_Required work_:
The entries below contain a line with "turquoise can: 2 -> 4" and a line with "turquoise gift: 0 -> 1". Quote exactly those two lines and all lines between them.

_Dataset content_:
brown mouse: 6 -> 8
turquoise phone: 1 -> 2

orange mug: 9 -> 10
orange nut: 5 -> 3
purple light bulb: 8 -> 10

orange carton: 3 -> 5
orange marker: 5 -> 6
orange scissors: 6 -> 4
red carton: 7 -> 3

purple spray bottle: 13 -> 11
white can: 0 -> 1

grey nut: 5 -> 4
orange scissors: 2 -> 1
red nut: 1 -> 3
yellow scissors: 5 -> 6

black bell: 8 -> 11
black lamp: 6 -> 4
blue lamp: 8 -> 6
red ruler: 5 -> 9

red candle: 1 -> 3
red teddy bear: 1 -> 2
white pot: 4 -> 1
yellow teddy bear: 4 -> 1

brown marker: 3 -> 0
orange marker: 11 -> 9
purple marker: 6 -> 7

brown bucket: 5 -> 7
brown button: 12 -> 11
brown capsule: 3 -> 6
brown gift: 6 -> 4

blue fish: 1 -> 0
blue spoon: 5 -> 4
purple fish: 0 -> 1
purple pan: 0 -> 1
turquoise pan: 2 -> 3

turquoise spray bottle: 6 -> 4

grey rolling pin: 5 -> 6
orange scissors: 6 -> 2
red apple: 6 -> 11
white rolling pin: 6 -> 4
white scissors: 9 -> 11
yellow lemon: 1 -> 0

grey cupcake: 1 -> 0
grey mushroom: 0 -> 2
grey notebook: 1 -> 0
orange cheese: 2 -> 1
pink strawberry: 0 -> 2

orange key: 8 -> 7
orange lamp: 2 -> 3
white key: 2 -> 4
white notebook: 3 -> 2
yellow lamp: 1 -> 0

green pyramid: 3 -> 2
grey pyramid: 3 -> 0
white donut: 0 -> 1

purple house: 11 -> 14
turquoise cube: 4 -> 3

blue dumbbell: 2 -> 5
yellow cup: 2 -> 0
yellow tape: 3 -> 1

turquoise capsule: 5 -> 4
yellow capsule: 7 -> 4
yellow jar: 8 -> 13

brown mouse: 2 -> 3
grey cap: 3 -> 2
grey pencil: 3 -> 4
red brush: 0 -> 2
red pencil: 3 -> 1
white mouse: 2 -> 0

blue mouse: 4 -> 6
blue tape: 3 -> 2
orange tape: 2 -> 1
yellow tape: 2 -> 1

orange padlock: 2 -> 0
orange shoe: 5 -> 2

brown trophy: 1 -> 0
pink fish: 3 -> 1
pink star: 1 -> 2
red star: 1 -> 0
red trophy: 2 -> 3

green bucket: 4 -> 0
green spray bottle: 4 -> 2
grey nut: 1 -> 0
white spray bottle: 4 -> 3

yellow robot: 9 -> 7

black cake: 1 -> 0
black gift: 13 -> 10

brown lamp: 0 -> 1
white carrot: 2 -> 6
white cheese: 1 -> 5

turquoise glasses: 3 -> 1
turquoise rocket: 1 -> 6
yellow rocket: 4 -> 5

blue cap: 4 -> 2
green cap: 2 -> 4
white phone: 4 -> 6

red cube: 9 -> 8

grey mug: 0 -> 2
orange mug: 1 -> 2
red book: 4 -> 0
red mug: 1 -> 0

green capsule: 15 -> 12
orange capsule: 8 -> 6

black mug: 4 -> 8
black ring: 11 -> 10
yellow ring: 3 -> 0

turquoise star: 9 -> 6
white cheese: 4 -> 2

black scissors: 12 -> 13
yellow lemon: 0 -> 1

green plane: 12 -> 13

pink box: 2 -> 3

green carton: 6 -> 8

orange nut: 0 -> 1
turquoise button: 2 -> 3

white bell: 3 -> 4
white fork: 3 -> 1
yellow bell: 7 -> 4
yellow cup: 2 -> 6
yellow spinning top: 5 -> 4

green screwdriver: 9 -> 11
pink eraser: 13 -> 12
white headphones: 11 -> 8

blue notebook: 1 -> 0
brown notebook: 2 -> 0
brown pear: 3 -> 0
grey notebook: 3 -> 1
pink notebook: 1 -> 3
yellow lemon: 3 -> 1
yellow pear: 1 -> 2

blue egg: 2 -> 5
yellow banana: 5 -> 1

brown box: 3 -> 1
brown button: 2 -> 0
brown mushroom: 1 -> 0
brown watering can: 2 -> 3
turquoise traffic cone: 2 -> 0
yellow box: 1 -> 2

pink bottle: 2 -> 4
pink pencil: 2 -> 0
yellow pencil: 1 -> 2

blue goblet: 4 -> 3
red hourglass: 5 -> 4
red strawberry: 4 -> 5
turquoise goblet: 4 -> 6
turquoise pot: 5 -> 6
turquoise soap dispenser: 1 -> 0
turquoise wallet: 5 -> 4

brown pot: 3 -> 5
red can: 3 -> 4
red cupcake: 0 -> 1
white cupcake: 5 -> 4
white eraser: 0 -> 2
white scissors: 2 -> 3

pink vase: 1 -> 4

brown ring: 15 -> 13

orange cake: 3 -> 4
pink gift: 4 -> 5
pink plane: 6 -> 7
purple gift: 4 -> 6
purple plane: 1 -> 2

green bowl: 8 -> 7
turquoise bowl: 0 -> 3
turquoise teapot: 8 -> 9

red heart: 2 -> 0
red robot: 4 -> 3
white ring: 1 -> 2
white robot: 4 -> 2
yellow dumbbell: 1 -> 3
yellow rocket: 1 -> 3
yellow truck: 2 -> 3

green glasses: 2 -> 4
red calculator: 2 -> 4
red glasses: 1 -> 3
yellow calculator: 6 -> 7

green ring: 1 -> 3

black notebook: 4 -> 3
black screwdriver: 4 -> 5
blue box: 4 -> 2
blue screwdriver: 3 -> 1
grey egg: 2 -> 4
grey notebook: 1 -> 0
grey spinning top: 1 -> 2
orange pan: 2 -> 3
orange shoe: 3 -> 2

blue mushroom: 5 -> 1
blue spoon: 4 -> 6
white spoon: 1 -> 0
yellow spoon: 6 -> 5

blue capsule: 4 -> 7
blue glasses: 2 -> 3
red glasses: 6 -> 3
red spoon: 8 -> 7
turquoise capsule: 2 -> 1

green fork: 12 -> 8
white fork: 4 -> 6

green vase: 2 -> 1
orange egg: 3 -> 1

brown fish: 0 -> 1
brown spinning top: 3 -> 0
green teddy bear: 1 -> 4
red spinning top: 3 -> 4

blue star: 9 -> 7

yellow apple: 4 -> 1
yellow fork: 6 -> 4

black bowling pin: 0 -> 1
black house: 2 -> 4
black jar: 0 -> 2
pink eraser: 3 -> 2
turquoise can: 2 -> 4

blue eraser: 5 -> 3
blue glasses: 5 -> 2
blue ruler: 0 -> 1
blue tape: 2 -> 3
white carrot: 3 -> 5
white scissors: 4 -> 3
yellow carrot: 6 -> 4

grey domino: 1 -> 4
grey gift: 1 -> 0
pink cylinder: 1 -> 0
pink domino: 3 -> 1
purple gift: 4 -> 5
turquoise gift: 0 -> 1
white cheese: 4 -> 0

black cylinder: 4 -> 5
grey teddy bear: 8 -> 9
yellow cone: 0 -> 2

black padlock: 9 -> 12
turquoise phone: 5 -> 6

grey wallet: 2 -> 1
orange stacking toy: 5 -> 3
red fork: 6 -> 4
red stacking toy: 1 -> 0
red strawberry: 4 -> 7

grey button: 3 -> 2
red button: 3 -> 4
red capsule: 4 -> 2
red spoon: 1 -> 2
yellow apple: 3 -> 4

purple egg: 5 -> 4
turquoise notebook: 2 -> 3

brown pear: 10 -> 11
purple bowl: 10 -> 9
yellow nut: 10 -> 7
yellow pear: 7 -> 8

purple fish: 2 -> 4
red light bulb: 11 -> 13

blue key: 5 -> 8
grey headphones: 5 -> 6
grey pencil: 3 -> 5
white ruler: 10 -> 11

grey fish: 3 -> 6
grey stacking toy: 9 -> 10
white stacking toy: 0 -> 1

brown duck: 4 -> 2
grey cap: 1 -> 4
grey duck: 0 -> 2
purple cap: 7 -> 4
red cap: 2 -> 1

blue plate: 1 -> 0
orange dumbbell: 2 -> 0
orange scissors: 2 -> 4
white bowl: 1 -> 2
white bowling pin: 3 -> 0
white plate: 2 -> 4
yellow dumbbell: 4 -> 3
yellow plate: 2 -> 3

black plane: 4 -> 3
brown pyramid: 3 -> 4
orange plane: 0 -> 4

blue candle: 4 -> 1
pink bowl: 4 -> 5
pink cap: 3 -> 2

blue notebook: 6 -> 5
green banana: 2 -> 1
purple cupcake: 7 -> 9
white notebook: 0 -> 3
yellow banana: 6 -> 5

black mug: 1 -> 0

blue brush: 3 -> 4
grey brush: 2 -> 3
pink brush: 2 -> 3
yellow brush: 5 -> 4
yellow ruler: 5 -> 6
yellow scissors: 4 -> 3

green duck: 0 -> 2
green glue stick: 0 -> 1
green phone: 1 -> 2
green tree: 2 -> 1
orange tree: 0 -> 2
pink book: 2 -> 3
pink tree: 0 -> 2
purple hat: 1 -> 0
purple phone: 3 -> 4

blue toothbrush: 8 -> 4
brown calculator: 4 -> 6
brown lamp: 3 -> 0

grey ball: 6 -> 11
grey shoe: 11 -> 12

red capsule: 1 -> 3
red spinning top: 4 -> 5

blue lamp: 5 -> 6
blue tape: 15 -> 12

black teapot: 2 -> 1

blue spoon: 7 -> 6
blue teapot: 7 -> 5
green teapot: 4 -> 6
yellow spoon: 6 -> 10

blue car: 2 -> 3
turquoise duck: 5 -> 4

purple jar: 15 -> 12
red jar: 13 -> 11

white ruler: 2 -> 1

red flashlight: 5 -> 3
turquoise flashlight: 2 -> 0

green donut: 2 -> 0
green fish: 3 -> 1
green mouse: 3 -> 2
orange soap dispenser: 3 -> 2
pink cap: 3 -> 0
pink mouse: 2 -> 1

_Answer area_:
turquoise can: 2 -> 4

blue eraser: 5 -> 3
blue glasses: 5 -> 2
blue ruler: 0 -> 1
blue tape: 2 -> 3
white carrot: 3 -> 5
white scissors: 4 -> 3
yellow carrot: 6 -> 4

grey domino: 1 -> 4
grey gift: 1 -> 0
pink cylinder: 1 -> 0
pink domino: 3 -> 1
purple gift: 4 -> 5
turquoise gift: 0 -> 1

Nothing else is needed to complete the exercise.